** Extracted material follows **

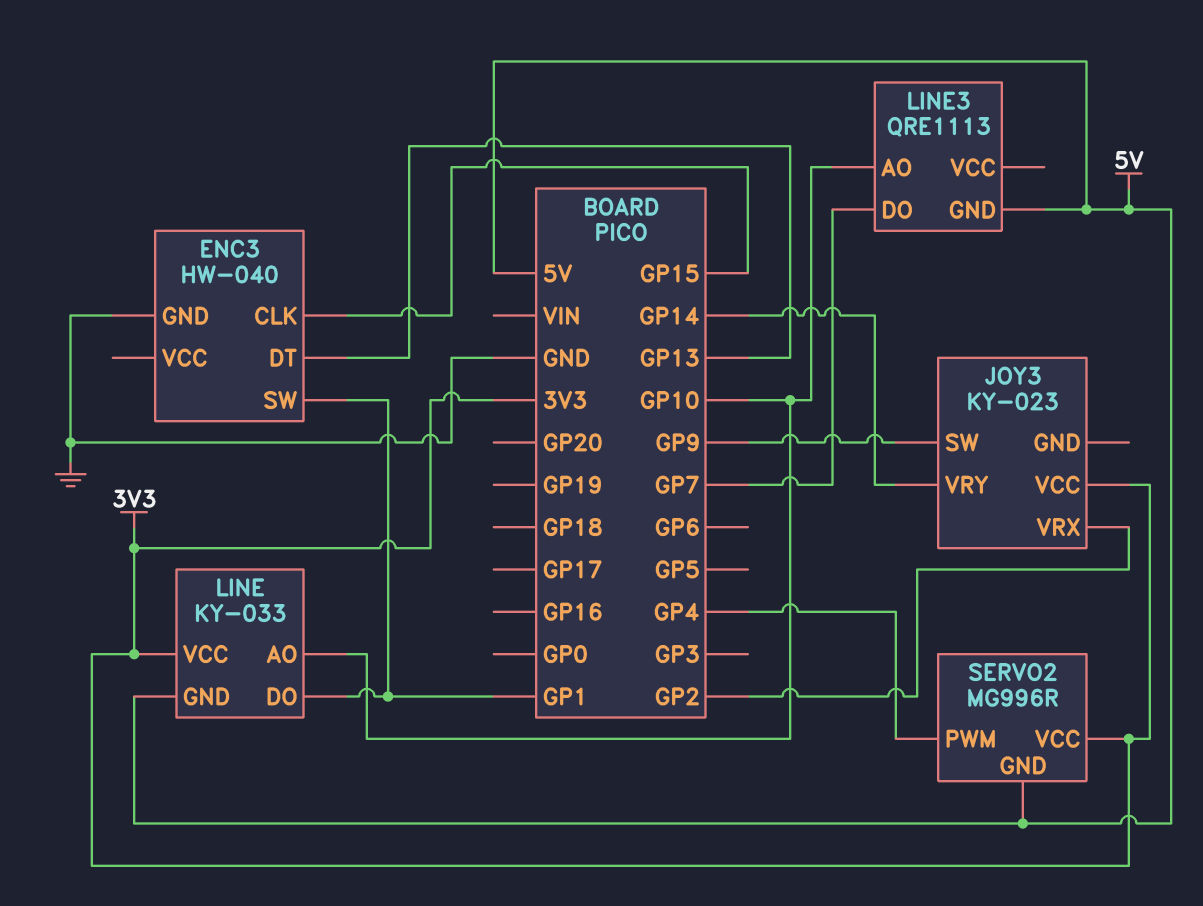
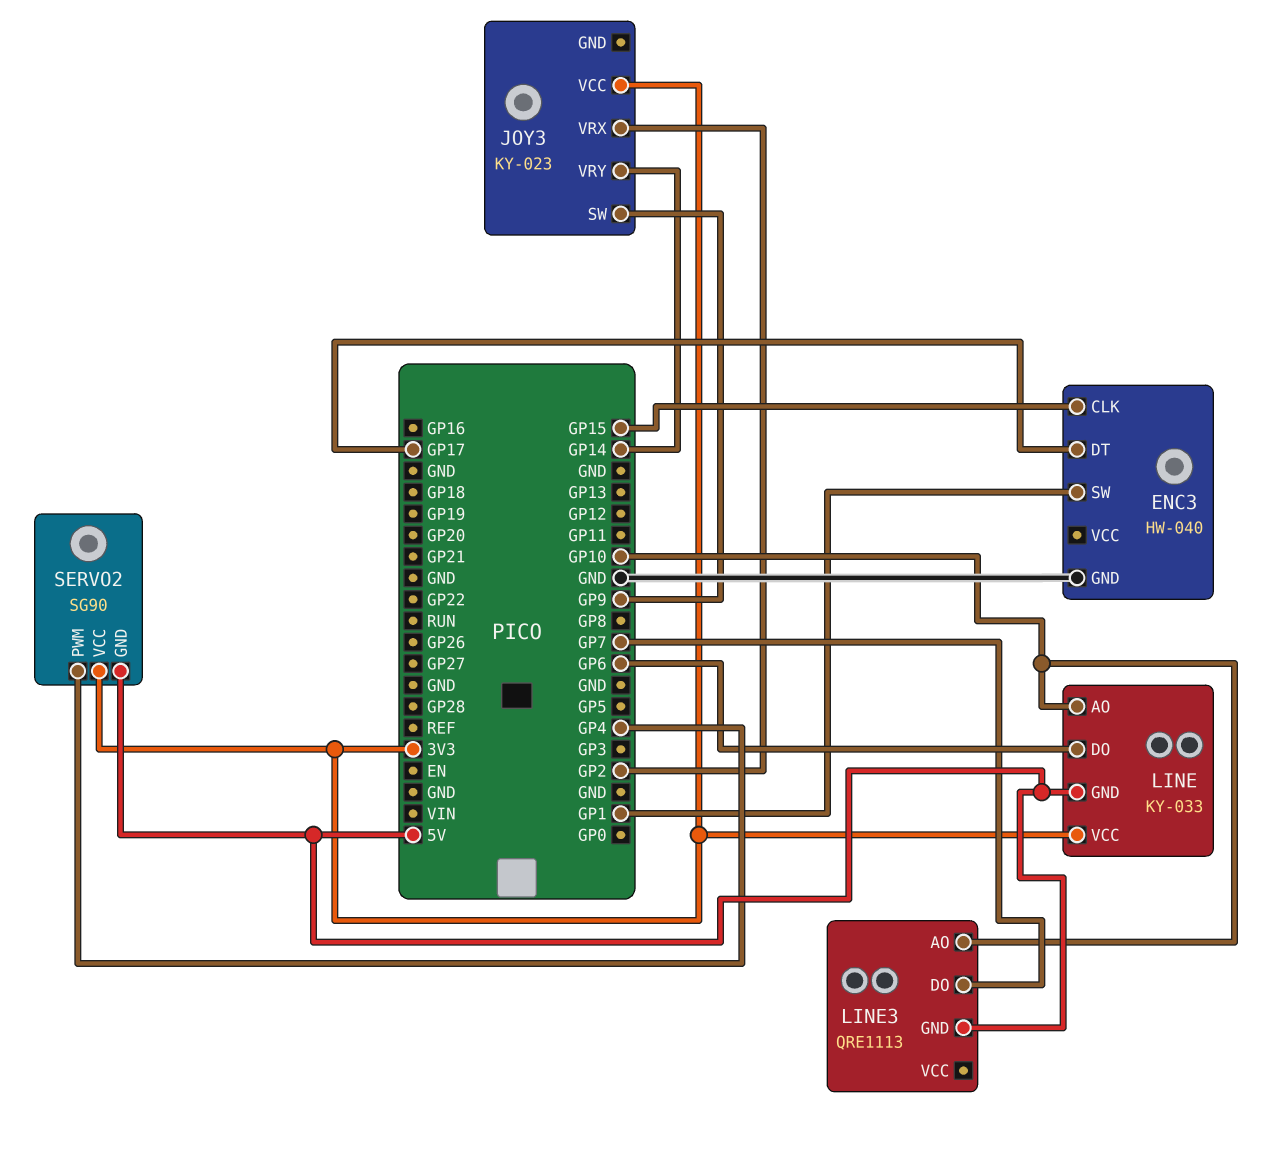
ENC3 pin DT: GP13 -> GP17
LINE pin DO: GP1 -> GP6
SERVO2: MG996R -> SG90

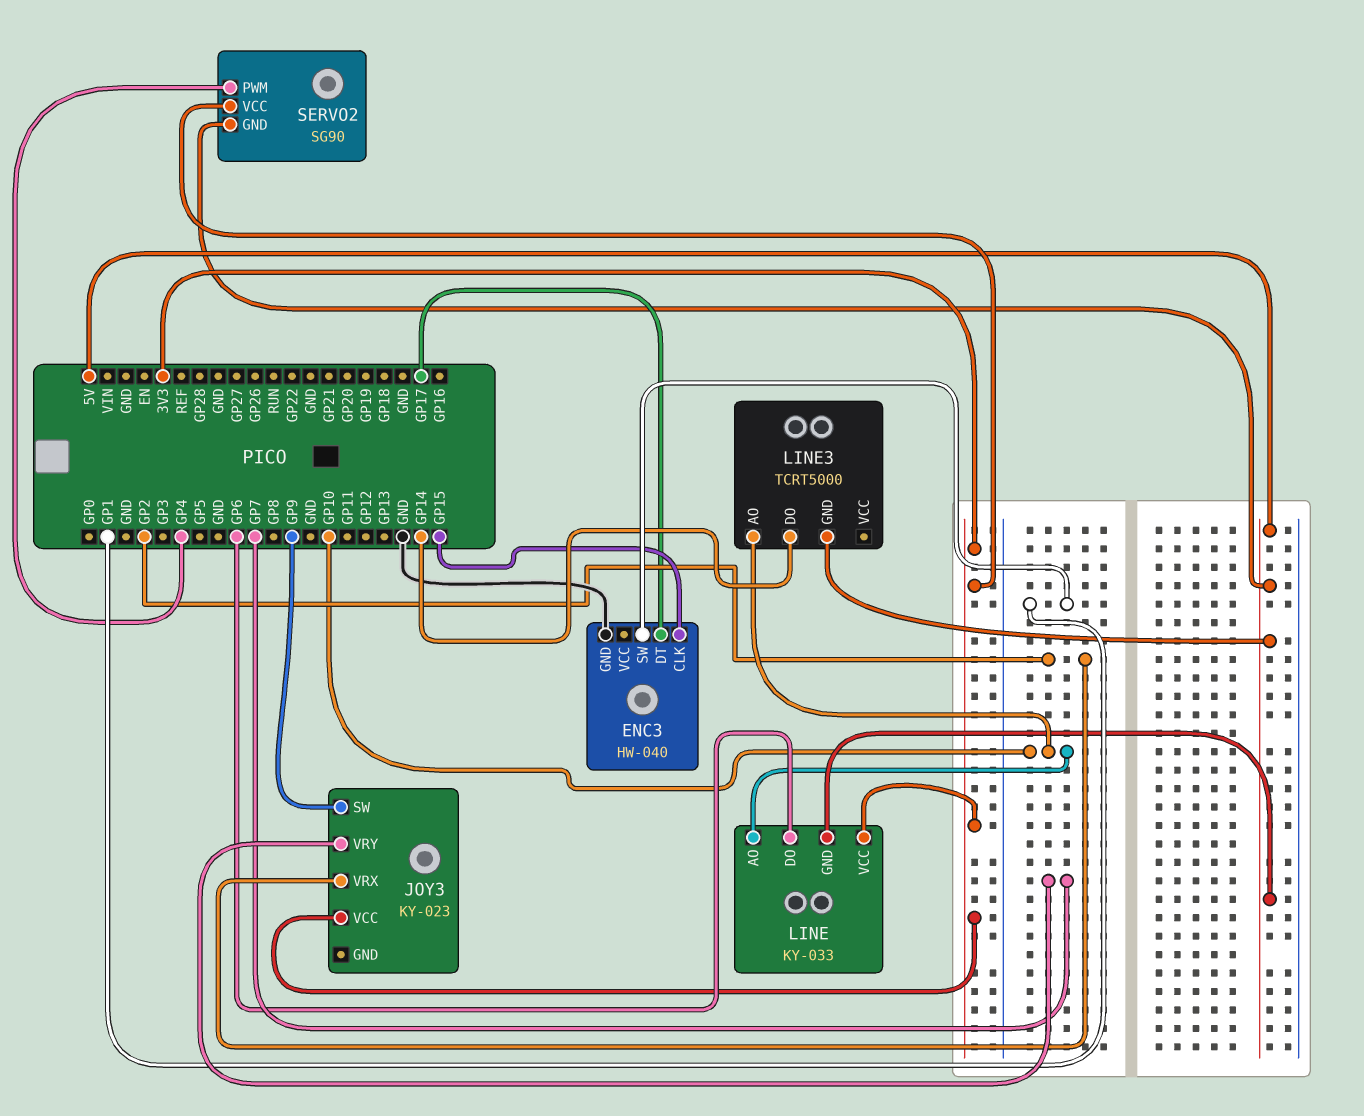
JOY3 pin VRY: GP14 -> GP7
LINE3: QRE1113 -> TCRT5000
LINE3 pin DO: GP7 -> GP14

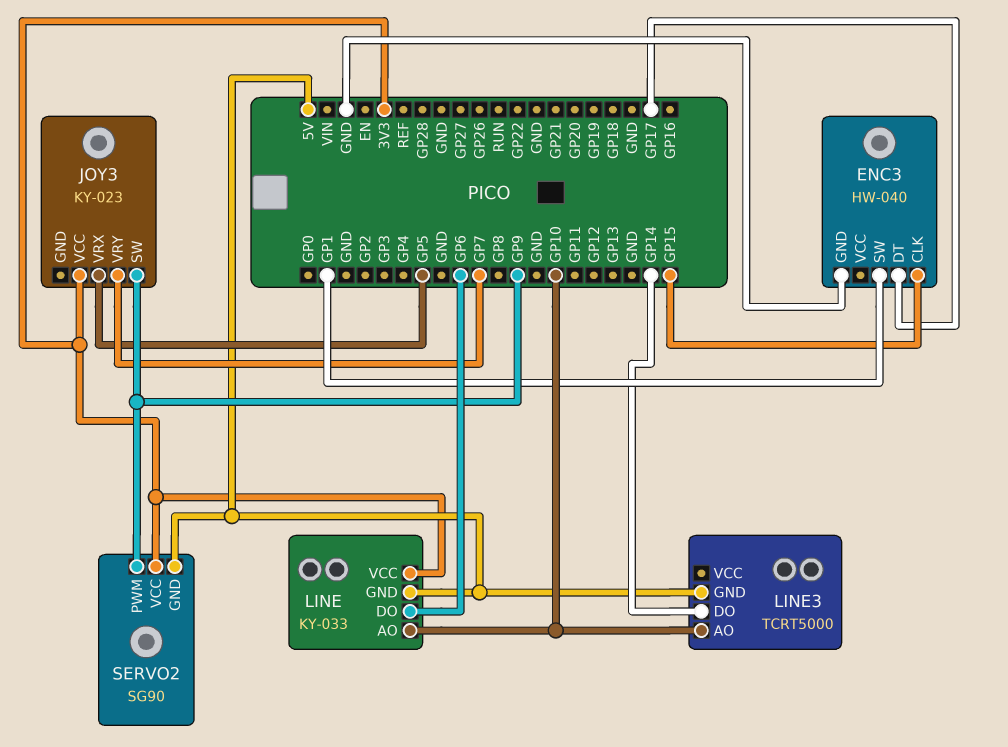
JOY3 pin VRX: GP2 -> GP5
SERVO2 pin PWM: GP4 -> GP9

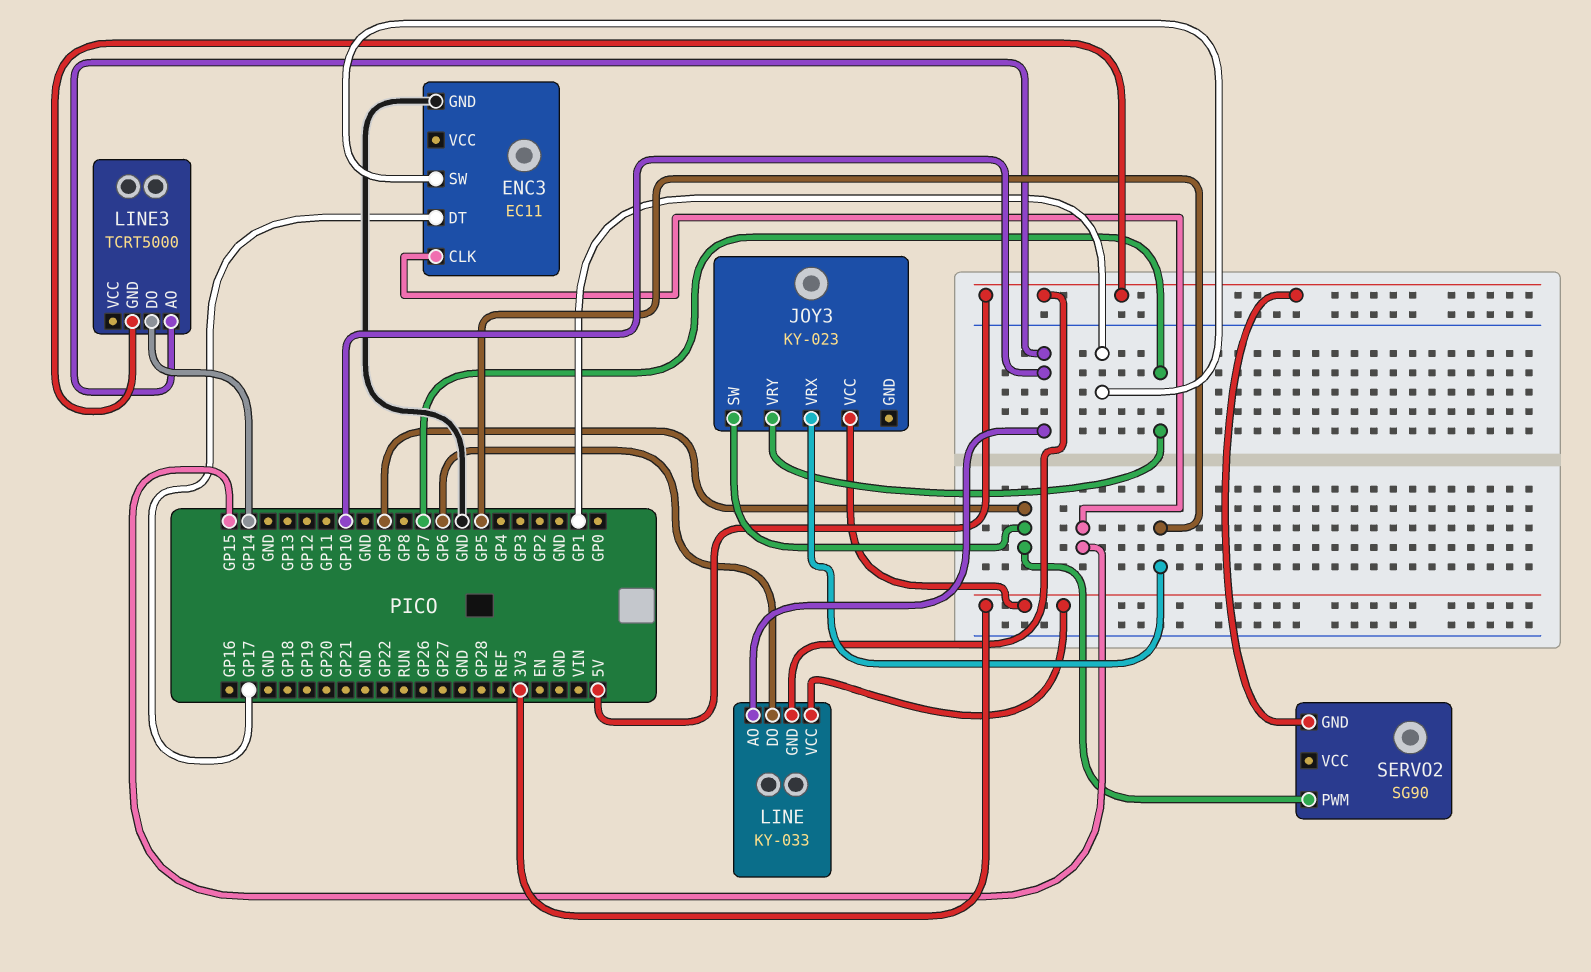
ENC3: HW-040 -> EC11
SERVO2 pin VCC: 3V3 -> none

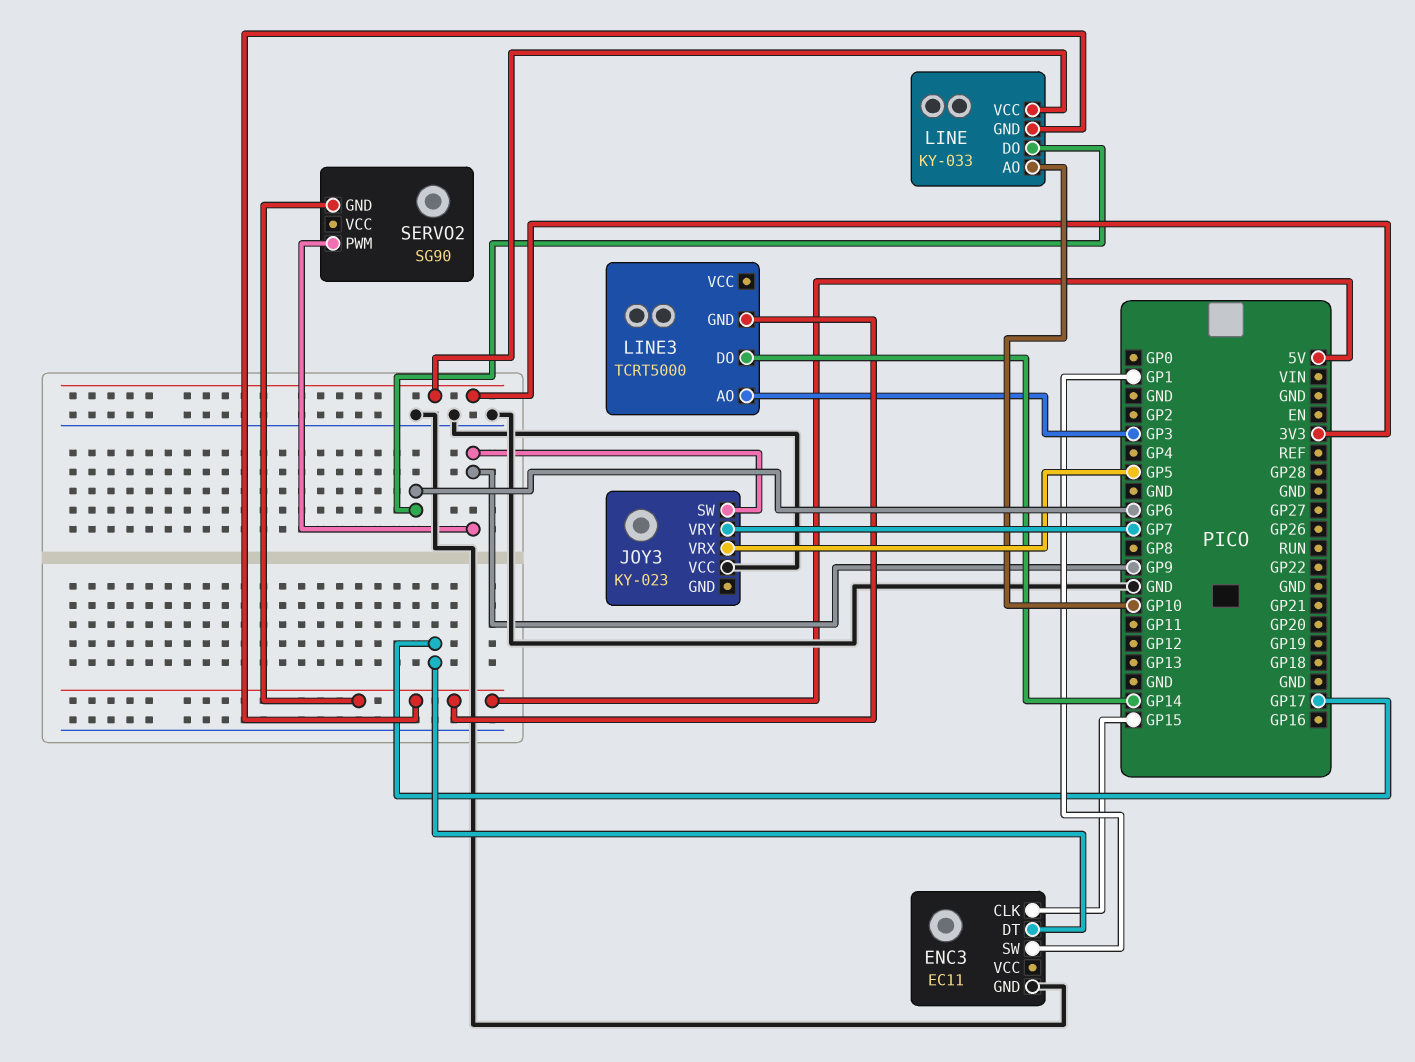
JOY3 pin VCC: 3V3 -> GND
LINE3 pin AO: GP10 -> GP3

** End of Extracted material **

**Exercise instructions:** Pictures are to be left out when the entries above are repeated exactly.

**Answer below:**
ENC3 pin DT: GP13 -> GP17
LINE pin DO: GP1 -> GP6
SERVO2: MG996R -> SG90

JOY3 pin VRY: GP14 -> GP7
LINE3: QRE1113 -> TCRT5000
LINE3 pin DO: GP7 -> GP14

JOY3 pin VRX: GP2 -> GP5
SERVO2 pin PWM: GP4 -> GP9

ENC3: HW-040 -> EC11
SERVO2 pin VCC: 3V3 -> none

JOY3 pin VCC: 3V3 -> GND
LINE3 pin AO: GP10 -> GP3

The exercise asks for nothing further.